WHAT NEEDS TO BE DONE =
Set down, please, exactly the lines below that run from the line with "camera: 100 degrees right, 20 degrees down" to the line with "(995, 175) = (612, 668): red", both lines included.

SUPPLIED RECORDS =
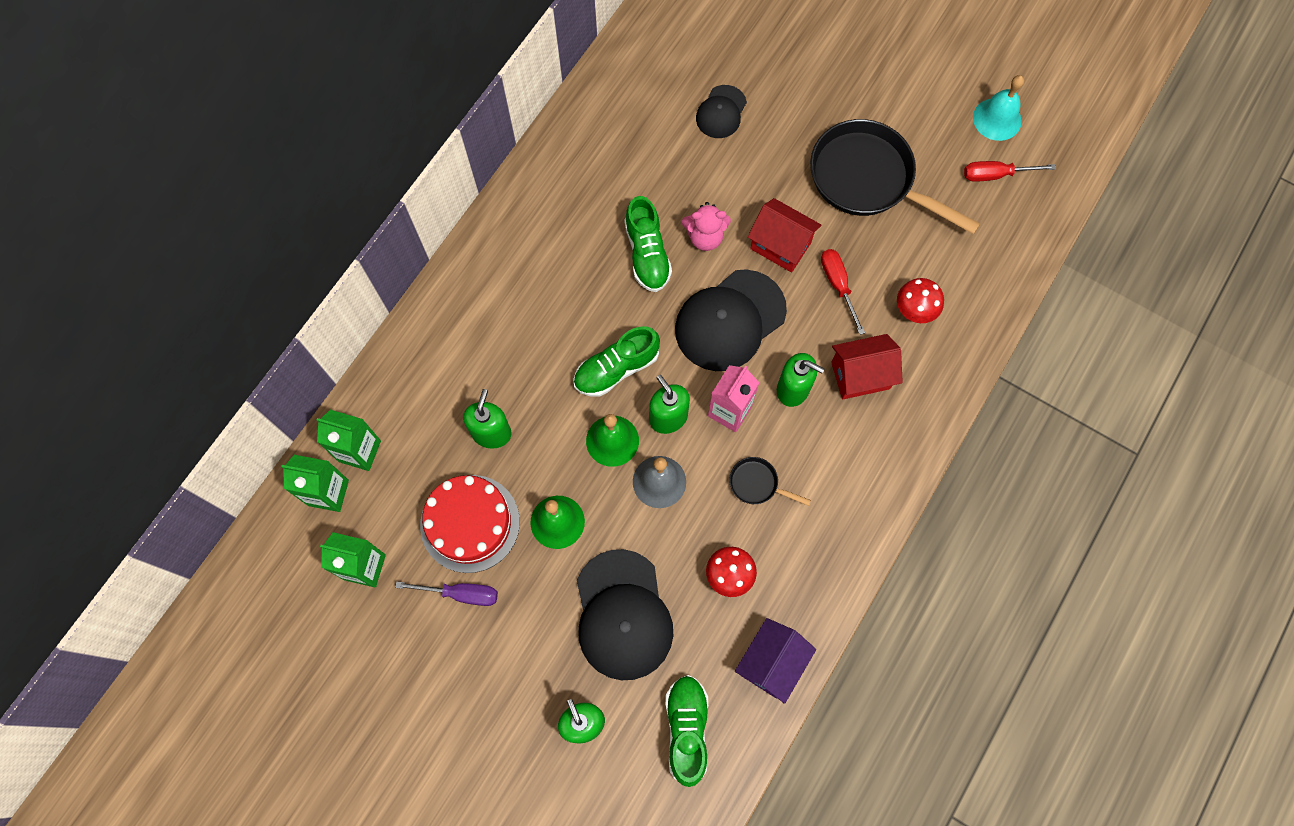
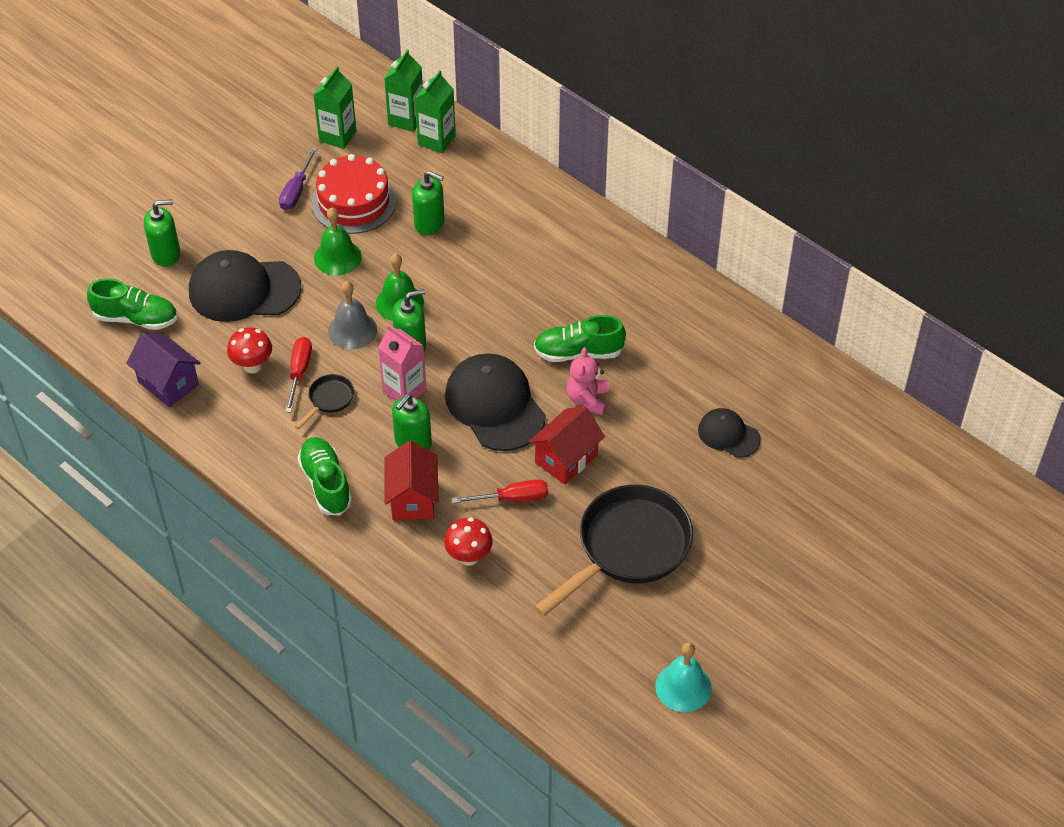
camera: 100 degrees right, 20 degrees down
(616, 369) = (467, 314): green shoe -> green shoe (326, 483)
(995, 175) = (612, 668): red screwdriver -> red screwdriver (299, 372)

==

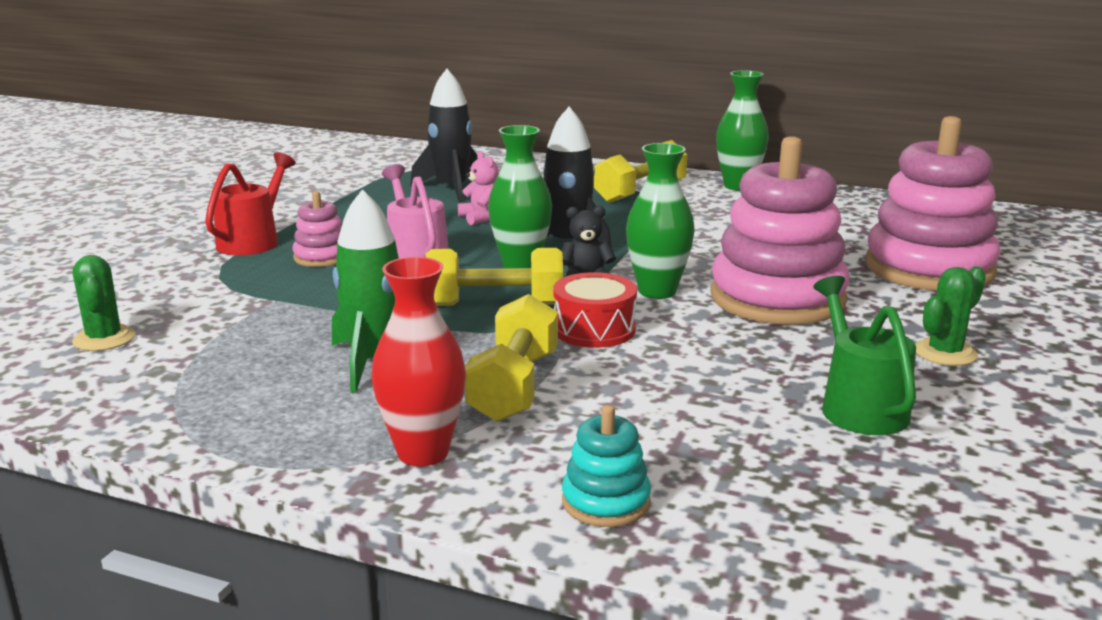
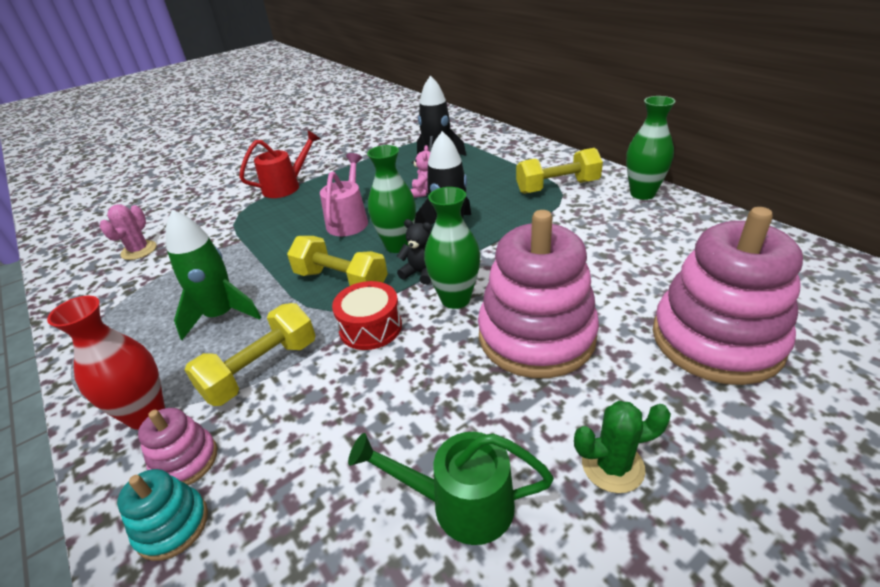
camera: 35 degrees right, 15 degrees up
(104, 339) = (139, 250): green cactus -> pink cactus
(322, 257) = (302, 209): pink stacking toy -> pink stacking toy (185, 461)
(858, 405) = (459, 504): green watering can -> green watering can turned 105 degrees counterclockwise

--

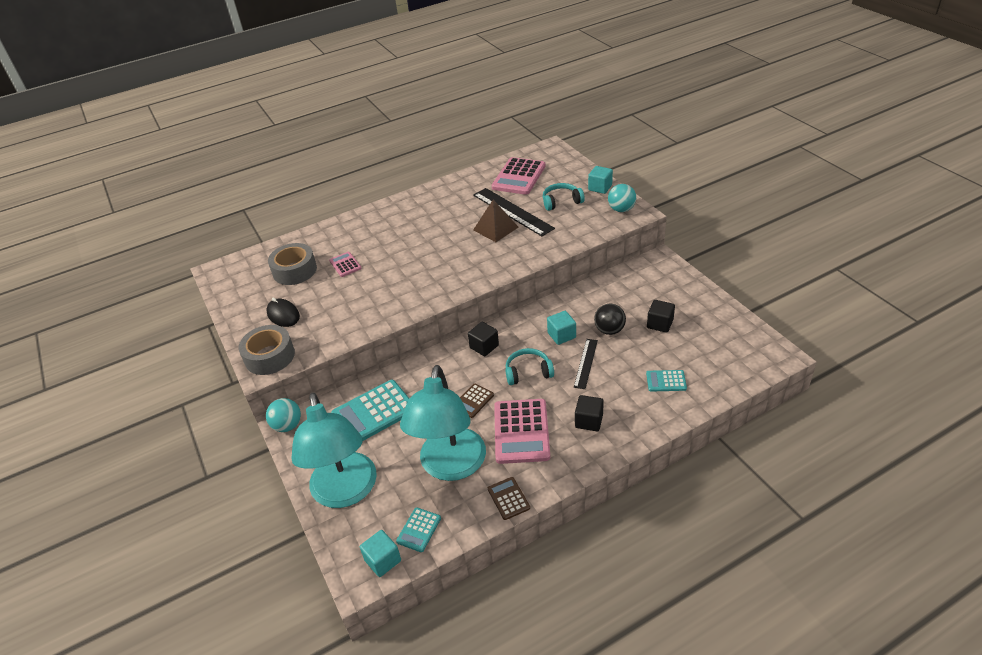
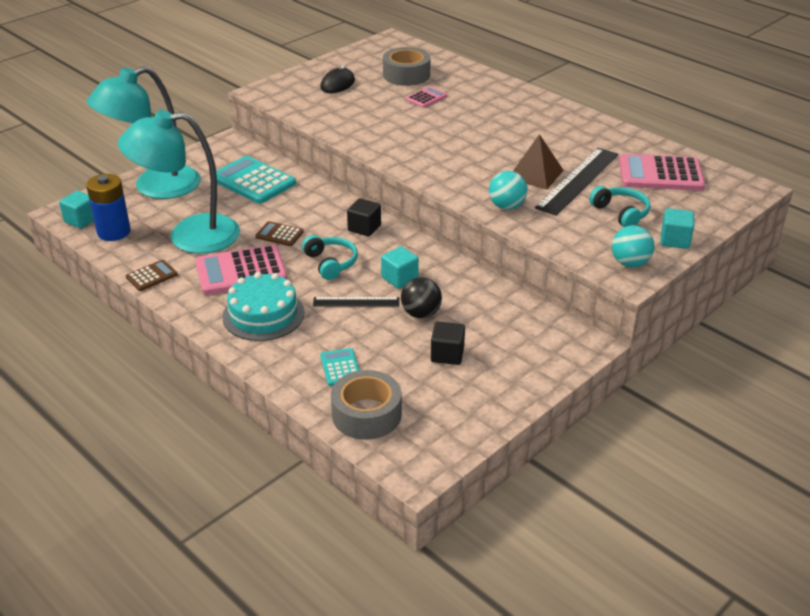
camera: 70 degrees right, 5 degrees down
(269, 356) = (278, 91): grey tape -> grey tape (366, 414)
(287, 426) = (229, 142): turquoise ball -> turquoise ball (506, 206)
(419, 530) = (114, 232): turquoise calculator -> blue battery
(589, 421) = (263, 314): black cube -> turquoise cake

SOLUTION =
camera: 100 degrees right, 20 degrees down
(616, 369) = (467, 314): green shoe -> green shoe (326, 483)
(995, 175) = (612, 668): red screwdriver -> red screwdriver (299, 372)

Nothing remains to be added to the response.